### Action item
The answer must be the complete listing, copied exactly.

::: Records for the task

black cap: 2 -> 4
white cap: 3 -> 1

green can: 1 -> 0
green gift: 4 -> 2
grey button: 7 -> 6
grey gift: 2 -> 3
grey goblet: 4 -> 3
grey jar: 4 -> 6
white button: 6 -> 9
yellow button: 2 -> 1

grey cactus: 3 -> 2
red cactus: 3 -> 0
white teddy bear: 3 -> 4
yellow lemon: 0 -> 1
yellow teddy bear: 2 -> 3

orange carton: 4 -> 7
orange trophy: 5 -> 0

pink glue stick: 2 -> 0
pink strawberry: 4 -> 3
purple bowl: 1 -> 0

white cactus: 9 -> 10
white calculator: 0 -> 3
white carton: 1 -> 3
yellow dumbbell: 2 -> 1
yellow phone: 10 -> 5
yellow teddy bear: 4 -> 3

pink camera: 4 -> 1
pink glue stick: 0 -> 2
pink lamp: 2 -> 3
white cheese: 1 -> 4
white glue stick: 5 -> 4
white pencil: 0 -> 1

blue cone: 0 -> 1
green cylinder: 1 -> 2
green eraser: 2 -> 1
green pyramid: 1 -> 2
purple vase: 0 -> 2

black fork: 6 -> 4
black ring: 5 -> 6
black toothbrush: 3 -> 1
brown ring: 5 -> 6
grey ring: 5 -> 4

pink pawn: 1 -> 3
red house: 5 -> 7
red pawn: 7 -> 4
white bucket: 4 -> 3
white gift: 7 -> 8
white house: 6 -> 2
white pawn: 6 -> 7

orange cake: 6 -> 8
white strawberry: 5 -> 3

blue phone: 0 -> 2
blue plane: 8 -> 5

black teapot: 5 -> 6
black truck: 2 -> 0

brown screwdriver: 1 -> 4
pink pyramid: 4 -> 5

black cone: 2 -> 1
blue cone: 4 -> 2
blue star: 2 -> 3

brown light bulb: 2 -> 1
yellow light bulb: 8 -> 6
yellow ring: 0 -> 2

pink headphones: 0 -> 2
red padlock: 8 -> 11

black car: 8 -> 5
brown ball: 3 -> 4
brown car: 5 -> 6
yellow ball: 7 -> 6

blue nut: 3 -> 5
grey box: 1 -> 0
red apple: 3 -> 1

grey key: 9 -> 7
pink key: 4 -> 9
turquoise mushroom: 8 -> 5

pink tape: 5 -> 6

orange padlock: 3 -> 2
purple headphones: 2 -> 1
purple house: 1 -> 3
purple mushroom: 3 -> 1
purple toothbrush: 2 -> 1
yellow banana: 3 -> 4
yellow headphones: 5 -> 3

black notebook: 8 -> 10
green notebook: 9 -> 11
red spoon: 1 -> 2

::::::

### Task output
black cap: 2 -> 4
white cap: 3 -> 1

green can: 1 -> 0
green gift: 4 -> 2
grey button: 7 -> 6
grey gift: 2 -> 3
grey goblet: 4 -> 3
grey jar: 4 -> 6
white button: 6 -> 9
yellow button: 2 -> 1

grey cactus: 3 -> 2
red cactus: 3 -> 0
white teddy bear: 3 -> 4
yellow lemon: 0 -> 1
yellow teddy bear: 2 -> 3

orange carton: 4 -> 7
orange trophy: 5 -> 0

pink glue stick: 2 -> 0
pink strawberry: 4 -> 3
purple bowl: 1 -> 0

white cactus: 9 -> 10
white calculator: 0 -> 3
white carton: 1 -> 3
yellow dumbbell: 2 -> 1
yellow phone: 10 -> 5
yellow teddy bear: 4 -> 3

pink camera: 4 -> 1
pink glue stick: 0 -> 2
pink lamp: 2 -> 3
white cheese: 1 -> 4
white glue stick: 5 -> 4
white pencil: 0 -> 1

blue cone: 0 -> 1
green cylinder: 1 -> 2
green eraser: 2 -> 1
green pyramid: 1 -> 2
purple vase: 0 -> 2

black fork: 6 -> 4
black ring: 5 -> 6
black toothbrush: 3 -> 1
brown ring: 5 -> 6
grey ring: 5 -> 4

pink pawn: 1 -> 3
red house: 5 -> 7
red pawn: 7 -> 4
white bucket: 4 -> 3
white gift: 7 -> 8
white house: 6 -> 2
white pawn: 6 -> 7

orange cake: 6 -> 8
white strawberry: 5 -> 3

blue phone: 0 -> 2
blue plane: 8 -> 5

black teapot: 5 -> 6
black truck: 2 -> 0

brown screwdriver: 1 -> 4
pink pyramid: 4 -> 5

black cone: 2 -> 1
blue cone: 4 -> 2
blue star: 2 -> 3

brown light bulb: 2 -> 1
yellow light bulb: 8 -> 6
yellow ring: 0 -> 2

pink headphones: 0 -> 2
red padlock: 8 -> 11

black car: 8 -> 5
brown ball: 3 -> 4
brown car: 5 -> 6
yellow ball: 7 -> 6

blue nut: 3 -> 5
grey box: 1 -> 0
red apple: 3 -> 1

grey key: 9 -> 7
pink key: 4 -> 9
turquoise mushroom: 8 -> 5

pink tape: 5 -> 6

orange padlock: 3 -> 2
purple headphones: 2 -> 1
purple house: 1 -> 3
purple mushroom: 3 -> 1
purple toothbrush: 2 -> 1
yellow banana: 3 -> 4
yellow headphones: 5 -> 3

black notebook: 8 -> 10
green notebook: 9 -> 11
red spoon: 1 -> 2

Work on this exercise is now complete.